### Action item
Find the line in the entries below that contains "purple 2x3 tile". Repeat it exactly, and every line after it through the line that contains "black 1x1 brick".

### Data section
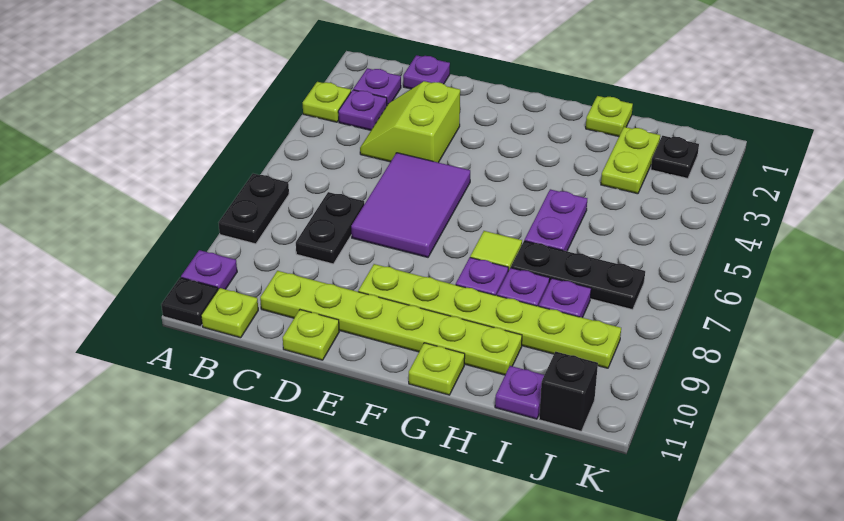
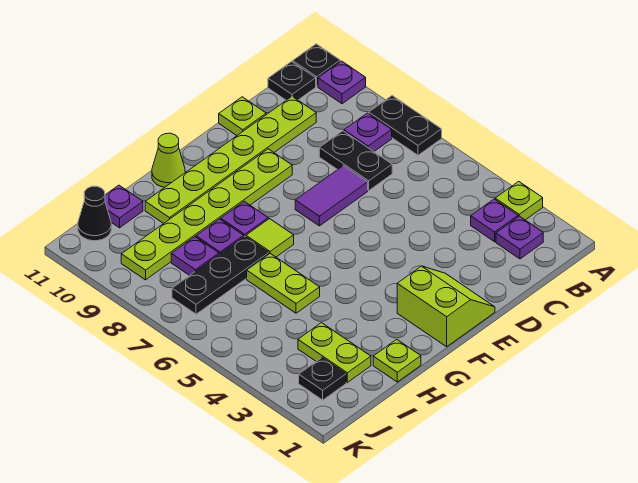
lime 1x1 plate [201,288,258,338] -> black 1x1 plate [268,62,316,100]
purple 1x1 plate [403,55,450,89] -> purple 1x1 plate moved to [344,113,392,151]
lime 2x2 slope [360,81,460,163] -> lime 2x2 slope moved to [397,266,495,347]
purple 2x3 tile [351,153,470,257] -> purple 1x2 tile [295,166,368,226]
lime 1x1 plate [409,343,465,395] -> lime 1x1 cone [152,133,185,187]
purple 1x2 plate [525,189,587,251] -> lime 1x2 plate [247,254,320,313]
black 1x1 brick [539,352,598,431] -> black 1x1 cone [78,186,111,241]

...

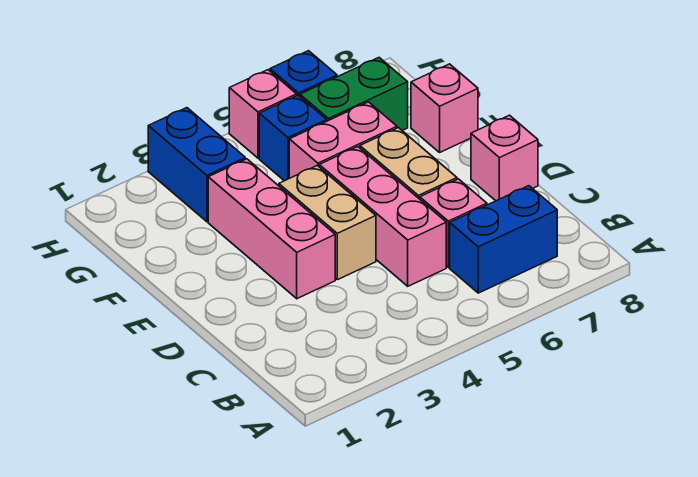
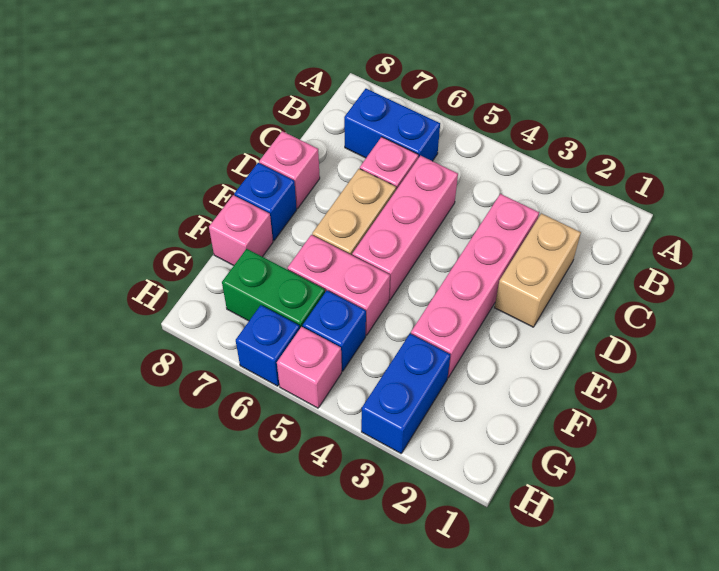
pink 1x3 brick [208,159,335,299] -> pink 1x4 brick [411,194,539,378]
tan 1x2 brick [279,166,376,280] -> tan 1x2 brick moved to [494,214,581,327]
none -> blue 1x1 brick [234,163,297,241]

### Written response
purple 2x3 tile [351,153,470,257] -> purple 1x2 tile [295,166,368,226]
lime 1x1 plate [409,343,465,395] -> lime 1x1 cone [152,133,185,187]
purple 1x2 plate [525,189,587,251] -> lime 1x2 plate [247,254,320,313]
black 1x1 brick [539,352,598,431] -> black 1x1 cone [78,186,111,241]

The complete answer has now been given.